• [Problem requirements] Write out the entries exactly, pictures excluded.

• [Data to examine]
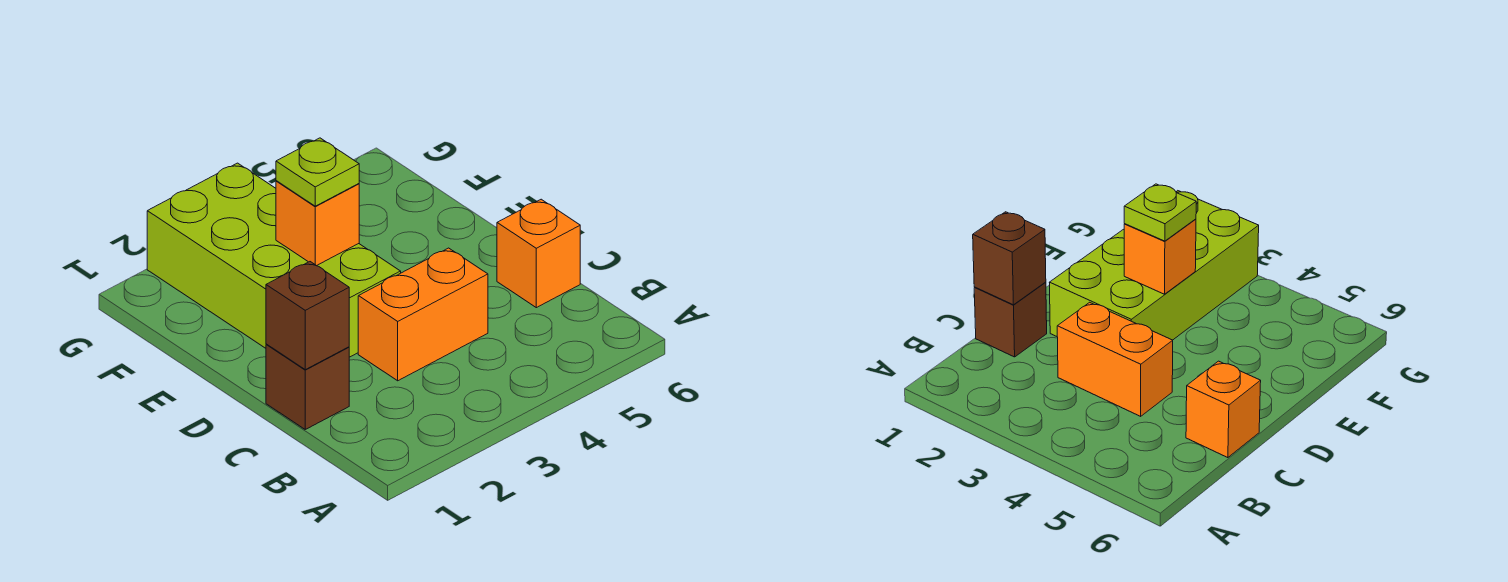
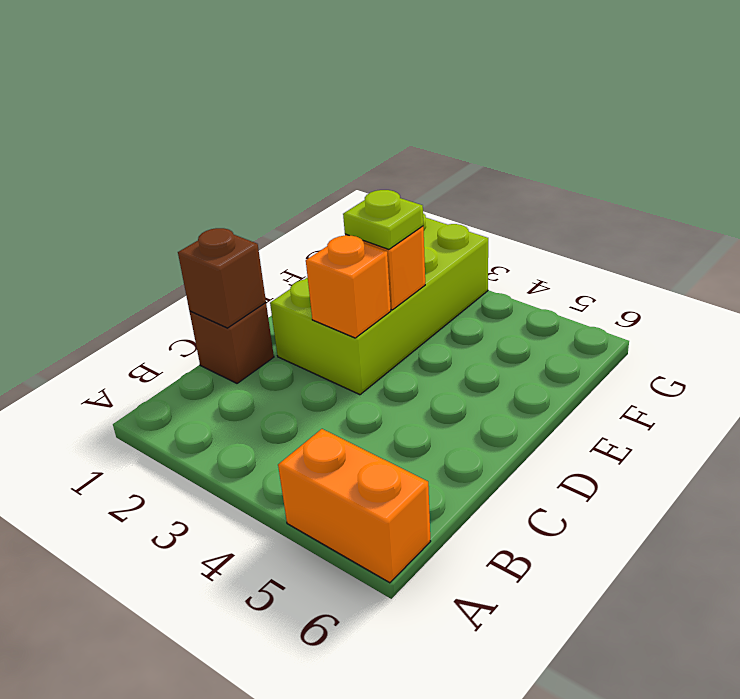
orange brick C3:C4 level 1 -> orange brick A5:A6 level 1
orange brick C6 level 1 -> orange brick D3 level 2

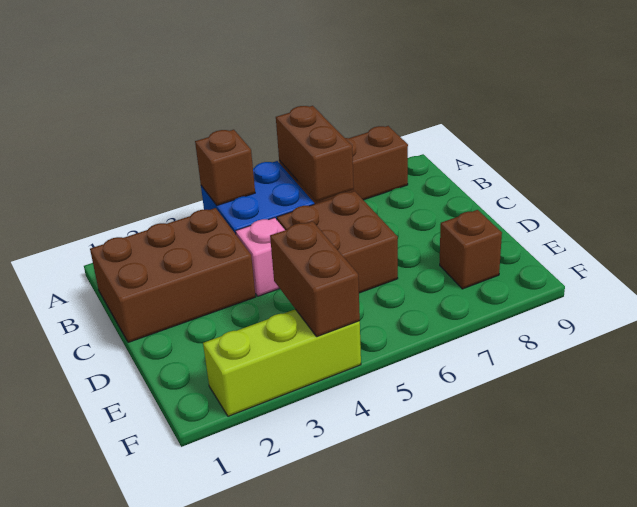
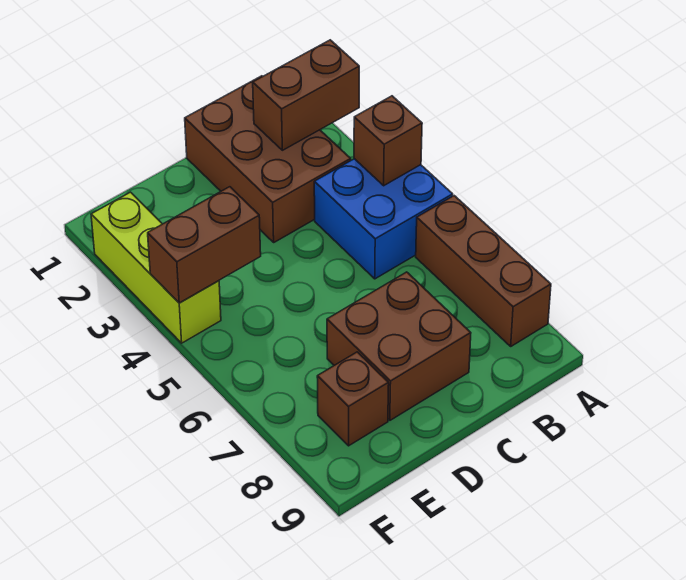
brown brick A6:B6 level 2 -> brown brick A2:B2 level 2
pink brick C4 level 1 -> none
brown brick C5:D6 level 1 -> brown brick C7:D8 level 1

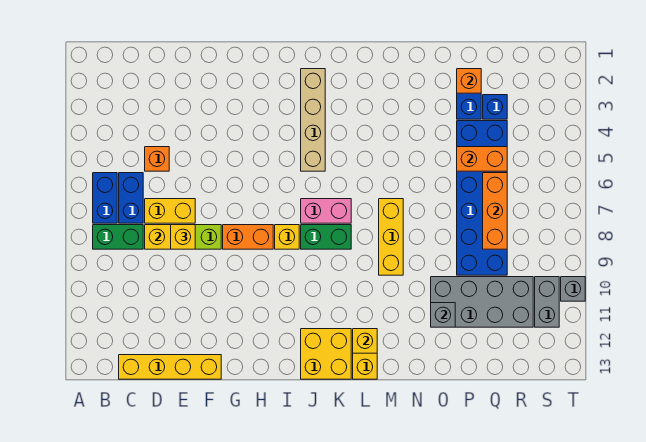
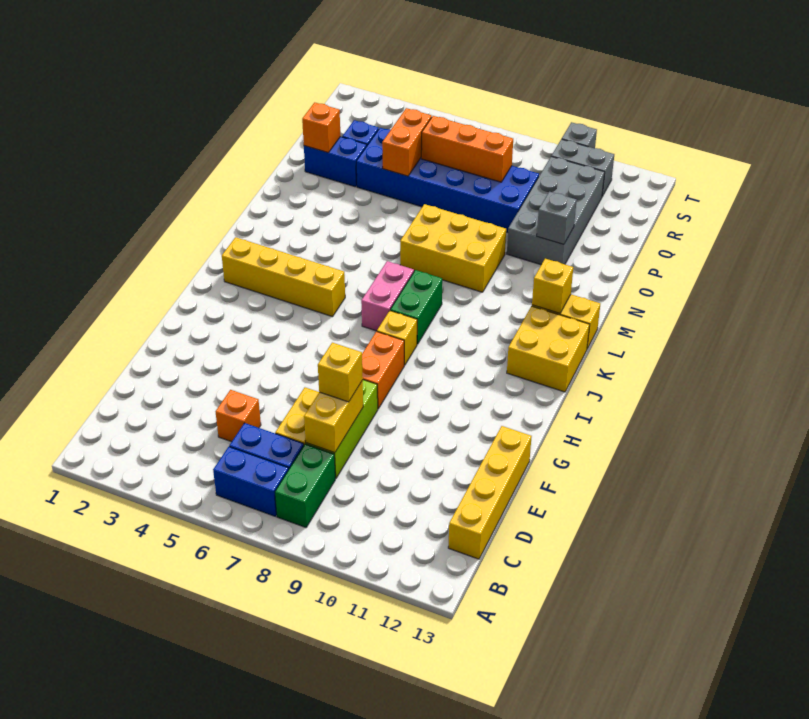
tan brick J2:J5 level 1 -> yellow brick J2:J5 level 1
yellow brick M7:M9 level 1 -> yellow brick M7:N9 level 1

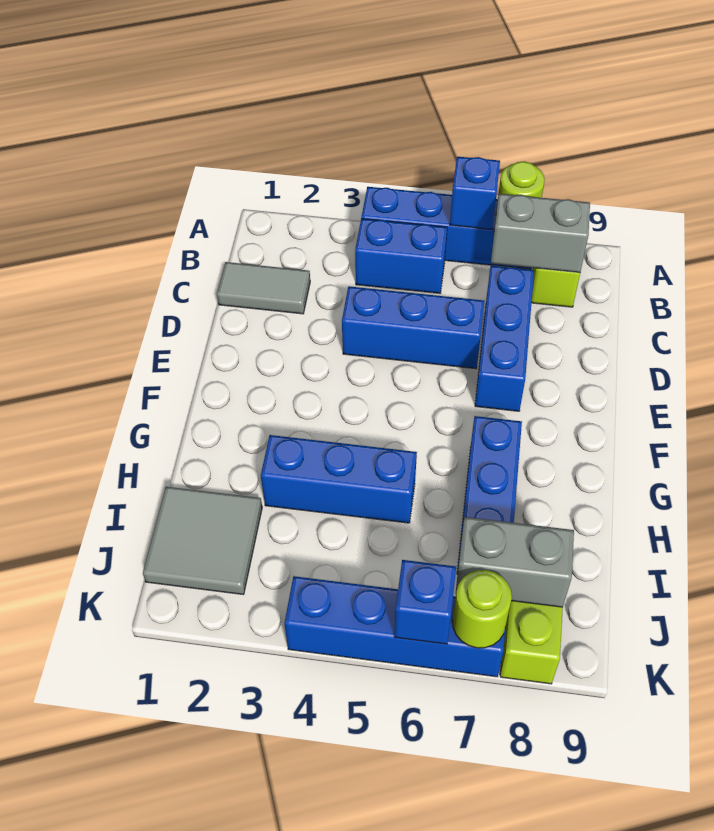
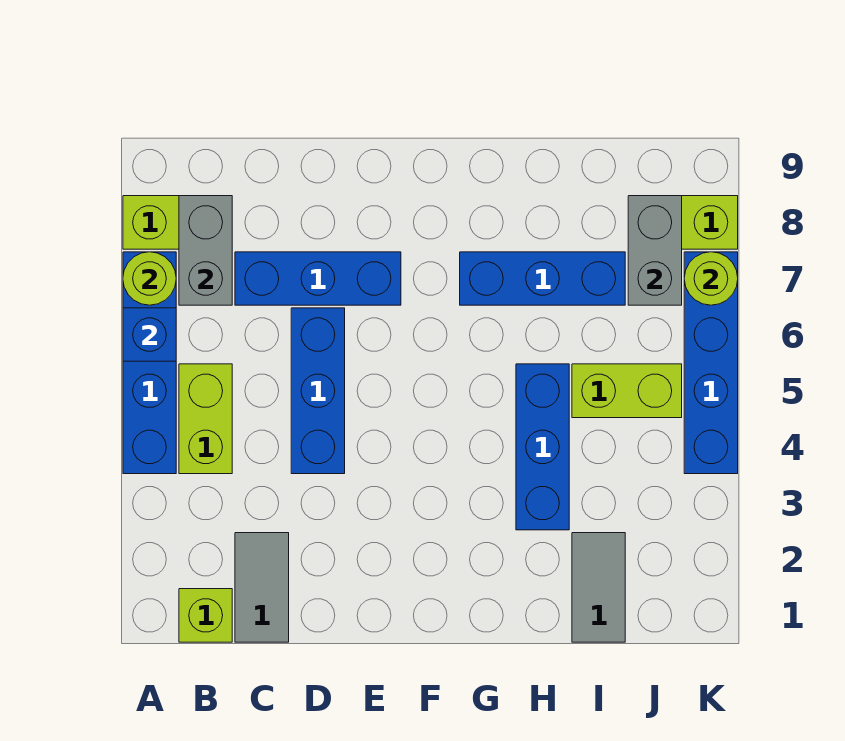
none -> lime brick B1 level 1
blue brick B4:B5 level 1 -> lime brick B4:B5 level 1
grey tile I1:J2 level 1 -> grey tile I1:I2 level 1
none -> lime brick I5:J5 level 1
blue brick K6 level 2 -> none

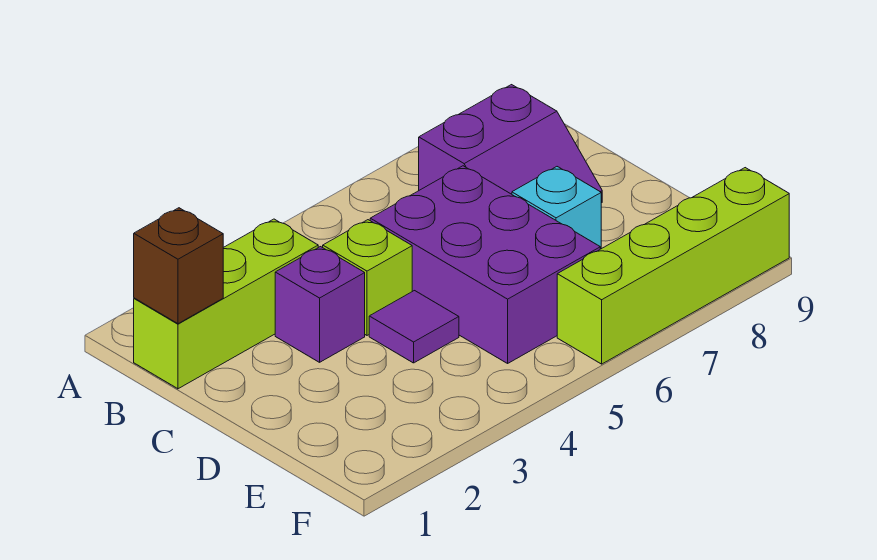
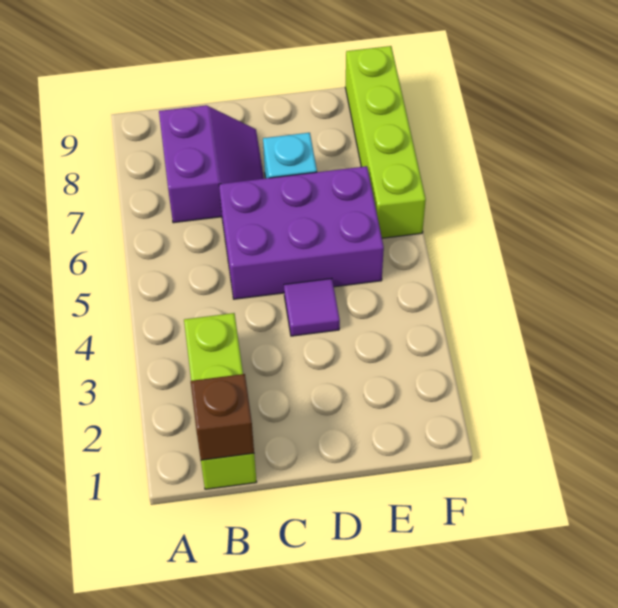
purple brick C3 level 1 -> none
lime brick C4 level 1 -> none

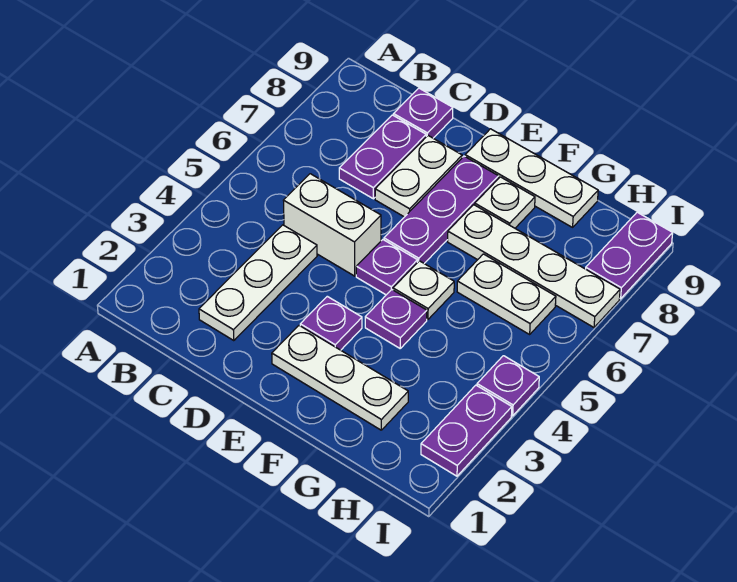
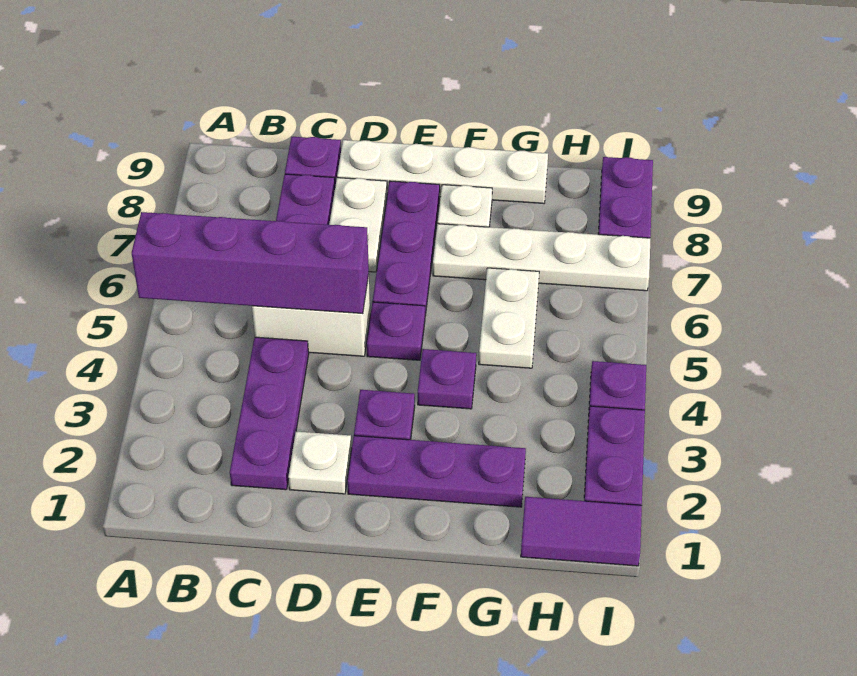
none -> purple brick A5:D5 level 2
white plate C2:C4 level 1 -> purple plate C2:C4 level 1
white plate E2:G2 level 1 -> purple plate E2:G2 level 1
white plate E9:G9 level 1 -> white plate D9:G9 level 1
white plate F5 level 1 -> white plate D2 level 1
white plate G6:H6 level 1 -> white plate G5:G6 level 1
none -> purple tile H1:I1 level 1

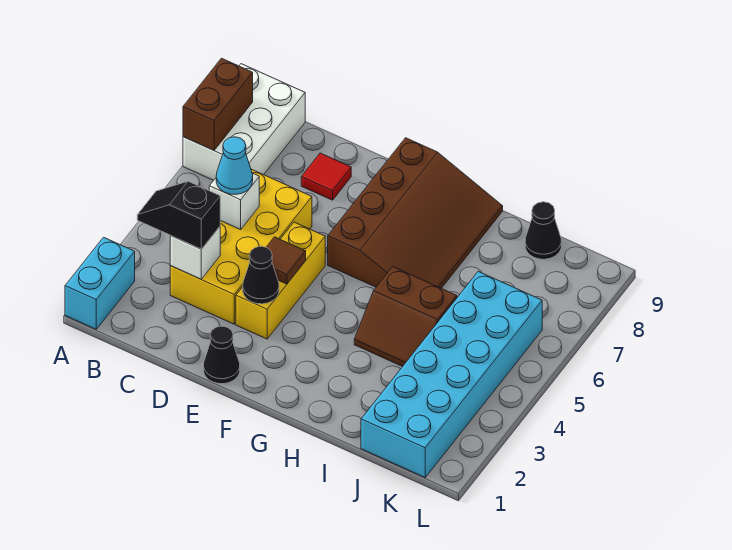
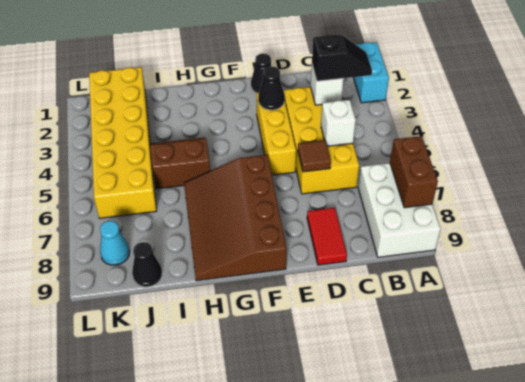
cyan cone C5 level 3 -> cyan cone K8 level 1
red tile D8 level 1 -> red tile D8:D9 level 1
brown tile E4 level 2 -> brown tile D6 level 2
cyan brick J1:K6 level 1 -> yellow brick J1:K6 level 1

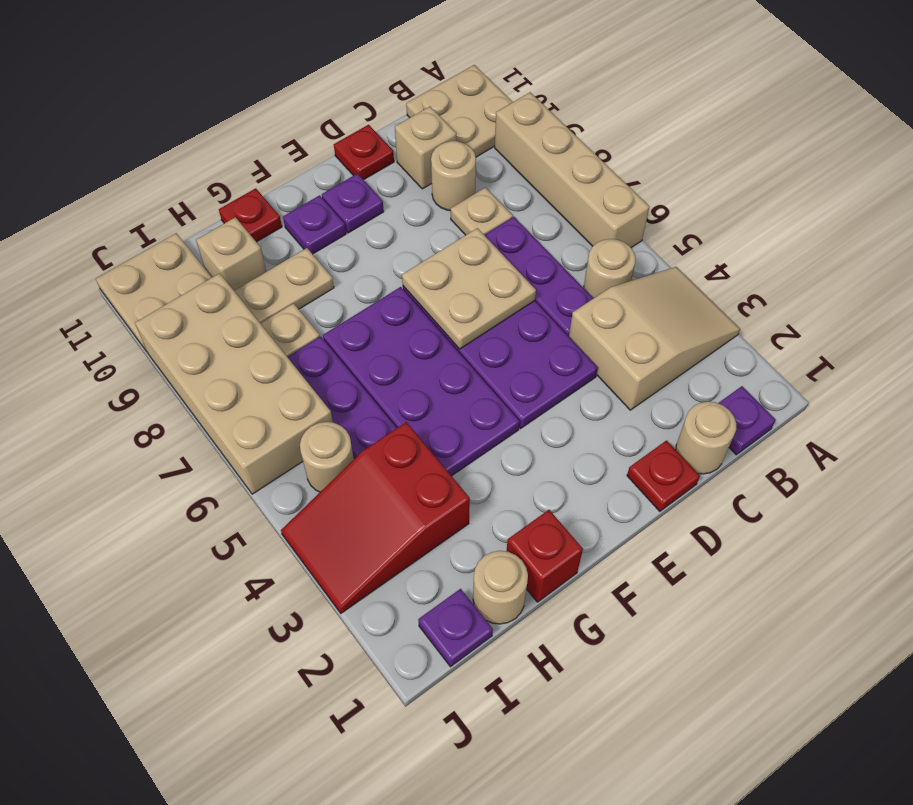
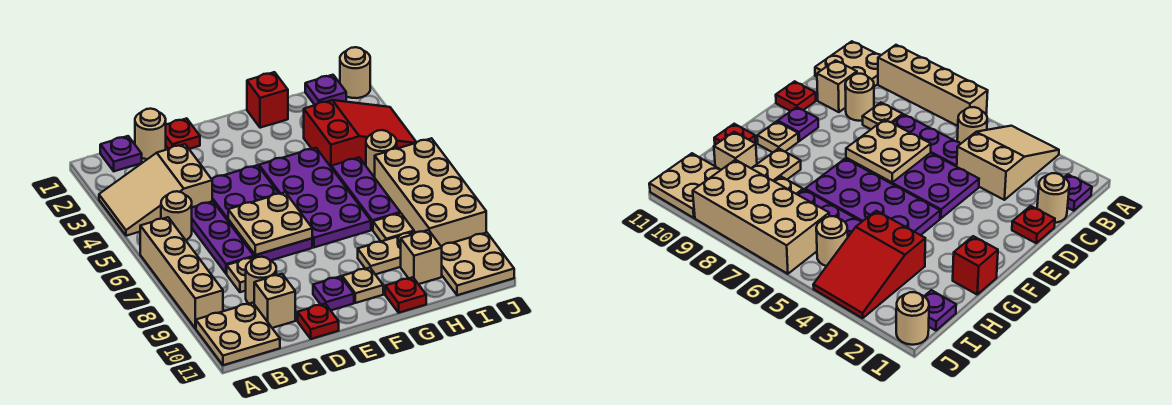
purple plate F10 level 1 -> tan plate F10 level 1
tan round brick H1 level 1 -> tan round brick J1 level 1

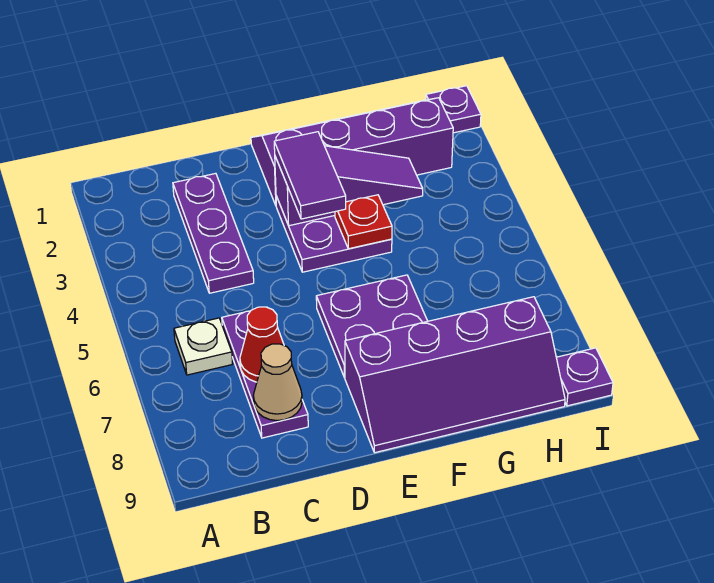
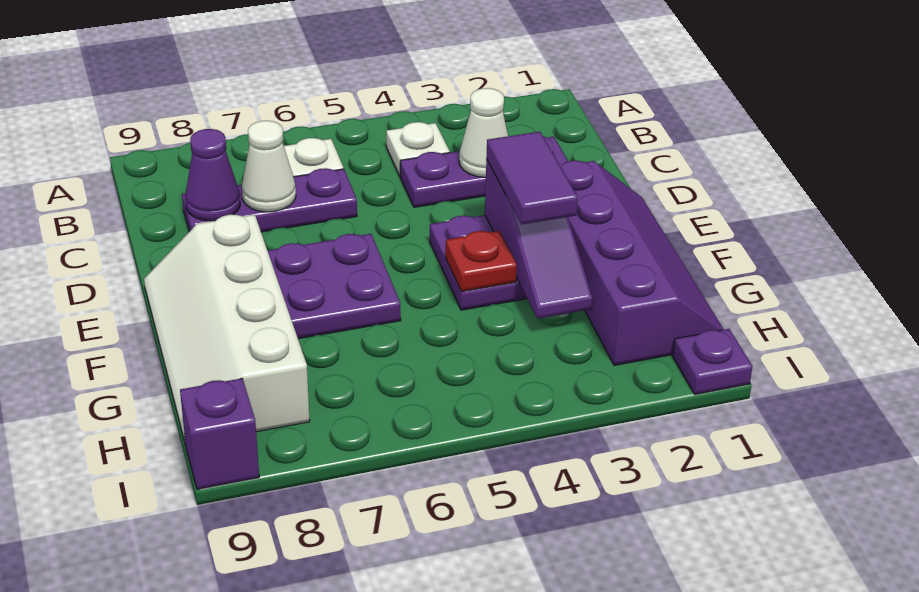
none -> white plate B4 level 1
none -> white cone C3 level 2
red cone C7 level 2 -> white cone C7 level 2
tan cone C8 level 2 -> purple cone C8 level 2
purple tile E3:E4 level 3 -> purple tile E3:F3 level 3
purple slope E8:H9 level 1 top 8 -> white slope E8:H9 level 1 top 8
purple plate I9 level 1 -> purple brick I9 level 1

• [Task response]
orange brick C3:C4 level 1 -> orange brick A5:A6 level 1
orange brick C6 level 1 -> orange brick D3 level 2

brown brick A6:B6 level 2 -> brown brick A2:B2 level 2
pink brick C4 level 1 -> none
brown brick C5:D6 level 1 -> brown brick C7:D8 level 1

tan brick J2:J5 level 1 -> yellow brick J2:J5 level 1
yellow brick M7:M9 level 1 -> yellow brick M7:N9 level 1

none -> lime brick B1 level 1
blue brick B4:B5 level 1 -> lime brick B4:B5 level 1
grey tile I1:J2 level 1 -> grey tile I1:I2 level 1
none -> lime brick I5:J5 level 1
blue brick K6 level 2 -> none

purple brick C3 level 1 -> none
lime brick C4 level 1 -> none

none -> purple brick A5:D5 level 2
white plate C2:C4 level 1 -> purple plate C2:C4 level 1
white plate E2:G2 level 1 -> purple plate E2:G2 level 1
white plate E9:G9 level 1 -> white plate D9:G9 level 1
white plate F5 level 1 -> white plate D2 level 1
white plate G6:H6 level 1 -> white plate G5:G6 level 1
none -> purple tile H1:I1 level 1

cyan cone C5 level 3 -> cyan cone K8 level 1
red tile D8 level 1 -> red tile D8:D9 level 1
brown tile E4 level 2 -> brown tile D6 level 2
cyan brick J1:K6 level 1 -> yellow brick J1:K6 level 1

purple plate F10 level 1 -> tan plate F10 level 1
tan round brick H1 level 1 -> tan round brick J1 level 1

none -> white plate B4 level 1
none -> white cone C3 level 2
red cone C7 level 2 -> white cone C7 level 2
tan cone C8 level 2 -> purple cone C8 level 2
purple tile E3:E4 level 3 -> purple tile E3:F3 level 3
purple slope E8:H9 level 1 top 8 -> white slope E8:H9 level 1 top 8
purple plate I9 level 1 -> purple brick I9 level 1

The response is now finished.